◆ **What to work on**
A faithful transcription of all lines below is the expected answer.

++++ Records

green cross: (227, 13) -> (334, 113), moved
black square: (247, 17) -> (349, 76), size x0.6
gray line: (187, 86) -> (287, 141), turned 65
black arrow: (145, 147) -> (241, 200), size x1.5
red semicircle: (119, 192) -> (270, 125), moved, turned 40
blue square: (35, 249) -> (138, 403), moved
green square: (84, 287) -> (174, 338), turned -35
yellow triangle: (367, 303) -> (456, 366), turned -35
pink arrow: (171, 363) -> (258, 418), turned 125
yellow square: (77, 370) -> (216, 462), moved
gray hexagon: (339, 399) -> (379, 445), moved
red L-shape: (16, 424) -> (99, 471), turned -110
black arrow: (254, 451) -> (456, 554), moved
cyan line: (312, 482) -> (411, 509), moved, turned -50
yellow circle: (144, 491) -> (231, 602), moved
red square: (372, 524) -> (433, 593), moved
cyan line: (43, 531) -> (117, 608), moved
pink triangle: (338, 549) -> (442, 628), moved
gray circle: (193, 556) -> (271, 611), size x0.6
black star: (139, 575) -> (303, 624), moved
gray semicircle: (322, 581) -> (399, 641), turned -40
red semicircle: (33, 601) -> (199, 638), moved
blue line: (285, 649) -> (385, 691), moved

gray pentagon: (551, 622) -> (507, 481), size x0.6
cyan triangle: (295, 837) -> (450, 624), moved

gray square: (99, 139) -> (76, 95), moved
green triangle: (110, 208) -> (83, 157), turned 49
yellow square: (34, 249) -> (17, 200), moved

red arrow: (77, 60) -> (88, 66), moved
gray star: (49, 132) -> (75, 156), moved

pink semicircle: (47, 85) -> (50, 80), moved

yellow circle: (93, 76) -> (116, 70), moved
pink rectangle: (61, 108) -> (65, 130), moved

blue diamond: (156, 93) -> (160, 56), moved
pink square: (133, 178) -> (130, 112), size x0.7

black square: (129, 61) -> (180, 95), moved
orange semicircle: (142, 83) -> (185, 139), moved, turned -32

++++++++

◆ **Task result**
green cross: (227, 13) -> (334, 113), moved
black square: (247, 17) -> (349, 76), size x0.6
gray line: (187, 86) -> (287, 141), turned 65
black arrow: (145, 147) -> (241, 200), size x1.5
red semicircle: (119, 192) -> (270, 125), moved, turned 40
blue square: (35, 249) -> (138, 403), moved
green square: (84, 287) -> (174, 338), turned -35
yellow triangle: (367, 303) -> (456, 366), turned -35
pink arrow: (171, 363) -> (258, 418), turned 125
yellow square: (77, 370) -> (216, 462), moved
gray hexagon: (339, 399) -> (379, 445), moved
red L-shape: (16, 424) -> (99, 471), turned -110
black arrow: (254, 451) -> (456, 554), moved
cyan line: (312, 482) -> (411, 509), moved, turned -50
yellow circle: (144, 491) -> (231, 602), moved
red square: (372, 524) -> (433, 593), moved
cyan line: (43, 531) -> (117, 608), moved
pink triangle: (338, 549) -> (442, 628), moved
gray circle: (193, 556) -> (271, 611), size x0.6
black star: (139, 575) -> (303, 624), moved
gray semicircle: (322, 581) -> (399, 641), turned -40
red semicircle: (33, 601) -> (199, 638), moved
blue line: (285, 649) -> (385, 691), moved

gray pentagon: (551, 622) -> (507, 481), size x0.6
cyan triangle: (295, 837) -> (450, 624), moved

gray square: (99, 139) -> (76, 95), moved
green triangle: (110, 208) -> (83, 157), turned 49
yellow square: (34, 249) -> (17, 200), moved

red arrow: (77, 60) -> (88, 66), moved
gray star: (49, 132) -> (75, 156), moved

pink semicircle: (47, 85) -> (50, 80), moved

yellow circle: (93, 76) -> (116, 70), moved
pink rectangle: (61, 108) -> (65, 130), moved

blue diamond: (156, 93) -> (160, 56), moved
pink square: (133, 178) -> (130, 112), size x0.7

black square: (129, 61) -> (180, 95), moved
orange semicircle: (142, 83) -> (185, 139), moved, turned -32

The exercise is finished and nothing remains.